Goal of the exercise
Convert the records from the line with "arranged (748, 205)" to the line with "This page has", both included, into a JSON list of strings with one string per line, omitting blank lines.

Raw data
--- --- ---
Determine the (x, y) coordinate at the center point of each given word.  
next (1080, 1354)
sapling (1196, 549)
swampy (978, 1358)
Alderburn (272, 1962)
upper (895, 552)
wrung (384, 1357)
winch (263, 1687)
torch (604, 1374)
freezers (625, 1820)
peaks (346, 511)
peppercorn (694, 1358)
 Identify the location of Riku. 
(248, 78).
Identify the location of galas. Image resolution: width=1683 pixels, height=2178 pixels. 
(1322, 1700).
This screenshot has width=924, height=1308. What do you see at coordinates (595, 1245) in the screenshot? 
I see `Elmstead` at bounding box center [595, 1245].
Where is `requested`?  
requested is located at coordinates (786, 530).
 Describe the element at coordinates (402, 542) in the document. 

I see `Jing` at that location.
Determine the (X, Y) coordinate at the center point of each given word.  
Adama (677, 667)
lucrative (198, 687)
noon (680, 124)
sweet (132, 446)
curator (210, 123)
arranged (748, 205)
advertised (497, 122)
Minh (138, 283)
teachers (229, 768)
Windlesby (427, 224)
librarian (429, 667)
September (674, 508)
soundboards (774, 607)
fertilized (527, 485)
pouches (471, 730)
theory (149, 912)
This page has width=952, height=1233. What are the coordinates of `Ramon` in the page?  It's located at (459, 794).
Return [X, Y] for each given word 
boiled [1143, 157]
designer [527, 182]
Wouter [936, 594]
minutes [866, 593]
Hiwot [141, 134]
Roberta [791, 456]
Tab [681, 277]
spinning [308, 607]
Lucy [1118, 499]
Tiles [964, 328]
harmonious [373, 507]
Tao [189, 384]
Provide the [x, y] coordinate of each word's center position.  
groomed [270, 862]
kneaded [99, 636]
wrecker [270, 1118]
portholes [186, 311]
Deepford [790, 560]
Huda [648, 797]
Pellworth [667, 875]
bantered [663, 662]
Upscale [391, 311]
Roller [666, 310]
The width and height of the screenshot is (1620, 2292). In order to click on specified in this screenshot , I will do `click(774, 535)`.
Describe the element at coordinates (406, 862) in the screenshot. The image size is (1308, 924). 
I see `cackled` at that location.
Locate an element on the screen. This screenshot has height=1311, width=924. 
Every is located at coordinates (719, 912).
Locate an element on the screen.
--- --- ---
Exercise answer
[
  "arranged (748, 205)",
  "advertised (497, 122)",
  "Minh (138, 283)",
  "teachers (229, 768)",
  "Windlesby (427, 224)",
  "librarian (429, 667)",
  "September (674, 508)",
  "soundboards (774, 607)",
  "fertilized (527, 485)",
  "pouches (471, 730)",
  "theory (149, 912)",
  "This page has width=952, height=1233. What are the coordinates of `Ramon` in the page?  It's located at (459, 794)."
]